● **Record excerpts**
+-------+

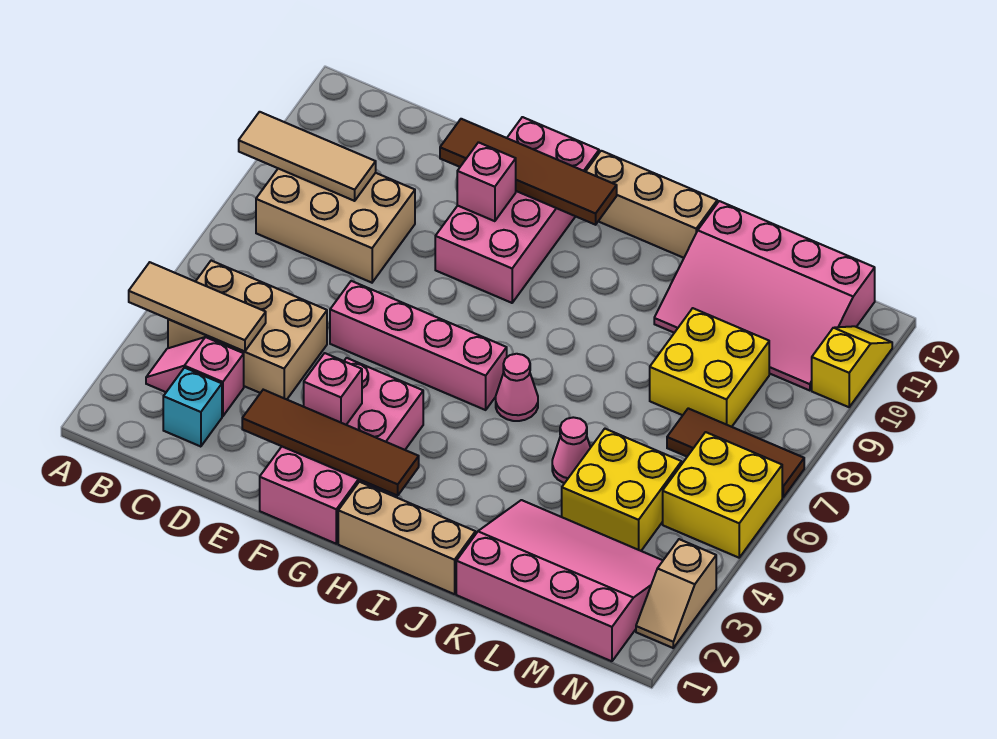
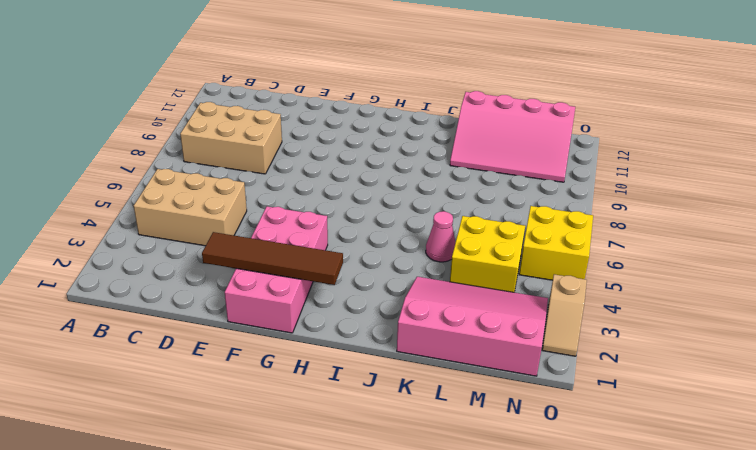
none -> pink slope B3:C3 level 1 top C
none -> cyan brick C2 level 1
none -> pink brick E6:H6 level 1

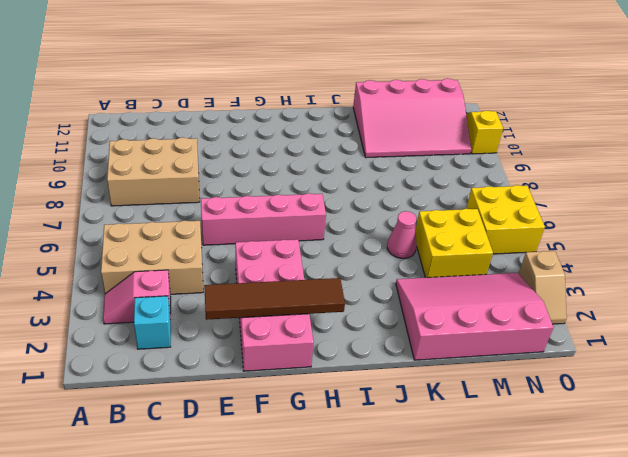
none -> pink brick F9:G12 level 1
none -> tan brick H1:J1 level 1
none -> tan brick H12:J12 level 1

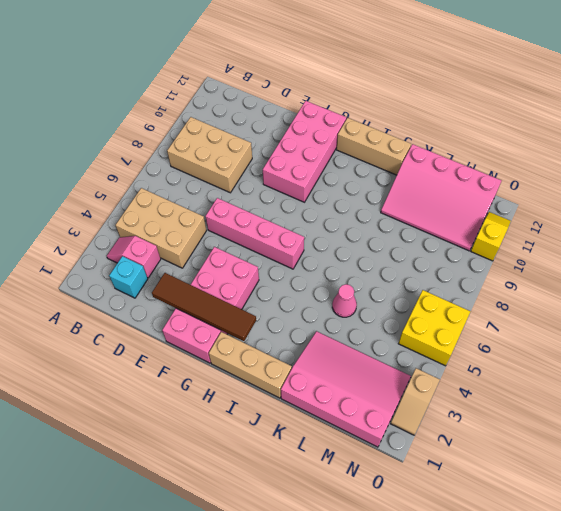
none -> pink cone I6 level 1
none -> yellow brick L4:M5 level 1
none -> yellow brick L8:M9 level 1

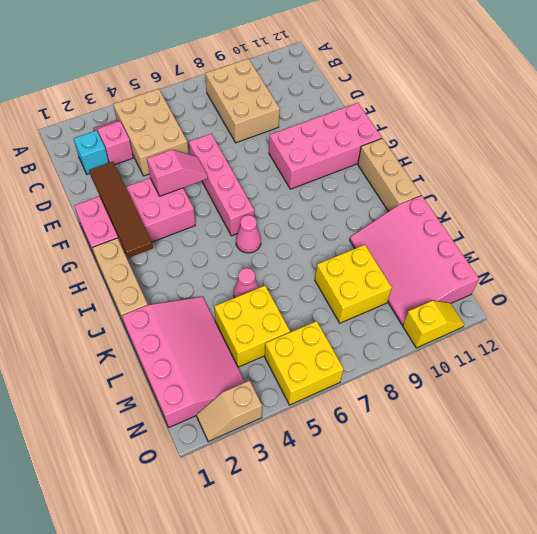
pink slope F4:F5 level 2 top 4 -> none
none -> brown tile M7:O7 level 1
none -> tan tile A4:C4 level 2
none -> tan tile A9:C9 level 2

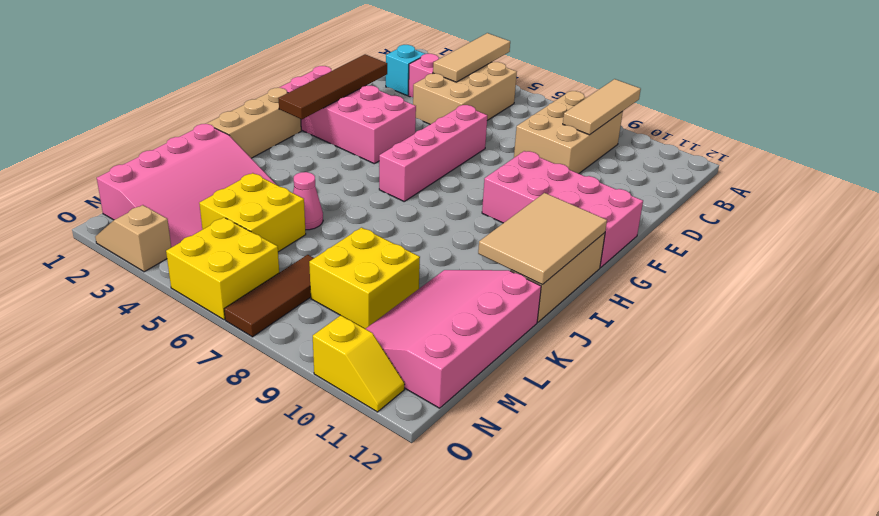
tan tile H11:J12 level 2 -> brown tile E11:H11 level 2
none -> pink cone I6 level 1
none -> pink brick F3 level 2
none -> pink brick F10 level 2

+-------+

● **What you are asked to do**
Images are to be left out; everything else in the material must be written out exactly.

● **Answer space**
none -> pink slope B3:C3 level 1 top C
none -> cyan brick C2 level 1
none -> pink brick E6:H6 level 1

none -> pink brick F9:G12 level 1
none -> tan brick H1:J1 level 1
none -> tan brick H12:J12 level 1

none -> pink cone I6 level 1
none -> yellow brick L4:M5 level 1
none -> yellow brick L8:M9 level 1

pink slope F4:F5 level 2 top 4 -> none
none -> brown tile M7:O7 level 1
none -> tan tile A4:C4 level 2
none -> tan tile A9:C9 level 2

tan tile H11:J12 level 2 -> brown tile E11:H11 level 2
none -> pink cone I6 level 1
none -> pink brick F3 level 2
none -> pink brick F10 level 2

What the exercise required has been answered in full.